◆ **Exercise objective**: Write out as a JSON list of strings, one string per line and skipping blank lines, the records starting with the line containing "left vertically above or below?" and going on through the last line of the records.

◆ **Extracted information**:
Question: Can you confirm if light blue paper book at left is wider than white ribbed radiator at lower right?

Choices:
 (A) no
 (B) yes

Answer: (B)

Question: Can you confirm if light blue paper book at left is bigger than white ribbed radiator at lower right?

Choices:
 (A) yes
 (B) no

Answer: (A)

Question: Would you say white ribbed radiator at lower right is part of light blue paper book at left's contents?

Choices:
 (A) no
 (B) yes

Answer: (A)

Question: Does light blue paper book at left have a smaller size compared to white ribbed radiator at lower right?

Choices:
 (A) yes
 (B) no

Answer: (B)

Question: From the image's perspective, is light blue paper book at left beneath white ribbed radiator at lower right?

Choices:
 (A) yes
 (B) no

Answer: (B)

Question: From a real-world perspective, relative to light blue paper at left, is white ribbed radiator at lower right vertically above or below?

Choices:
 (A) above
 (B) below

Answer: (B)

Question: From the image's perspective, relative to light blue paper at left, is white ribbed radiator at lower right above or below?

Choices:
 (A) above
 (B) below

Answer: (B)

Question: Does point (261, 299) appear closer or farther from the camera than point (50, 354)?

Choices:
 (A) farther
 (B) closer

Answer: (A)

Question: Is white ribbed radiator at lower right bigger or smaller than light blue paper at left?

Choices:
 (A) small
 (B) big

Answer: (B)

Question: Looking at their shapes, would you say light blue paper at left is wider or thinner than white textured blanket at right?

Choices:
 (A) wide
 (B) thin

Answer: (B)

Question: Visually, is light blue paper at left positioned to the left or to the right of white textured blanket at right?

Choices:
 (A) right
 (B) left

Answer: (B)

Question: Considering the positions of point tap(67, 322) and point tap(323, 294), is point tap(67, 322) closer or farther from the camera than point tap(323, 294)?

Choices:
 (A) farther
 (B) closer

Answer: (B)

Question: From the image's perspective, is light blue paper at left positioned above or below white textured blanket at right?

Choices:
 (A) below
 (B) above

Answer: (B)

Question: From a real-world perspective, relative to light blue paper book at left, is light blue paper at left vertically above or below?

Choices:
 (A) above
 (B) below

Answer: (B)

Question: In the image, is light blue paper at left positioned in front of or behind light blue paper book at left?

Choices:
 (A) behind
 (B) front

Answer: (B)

◆ **Solution for this task**:
[
  "Question: From a real-world perspective, relative to light blue paper book at left, is light blue paper at left vertically above or below?",
  "Choices:",
  " (A) above",
  " (B) below",
  "Answer: (B)",
  "Question: In the image, is light blue paper at left positioned in front of or behind light blue paper book at left?",
  "Choices:",
  " (A) behind",
  " (B) front",
  "Answer: (B)"
]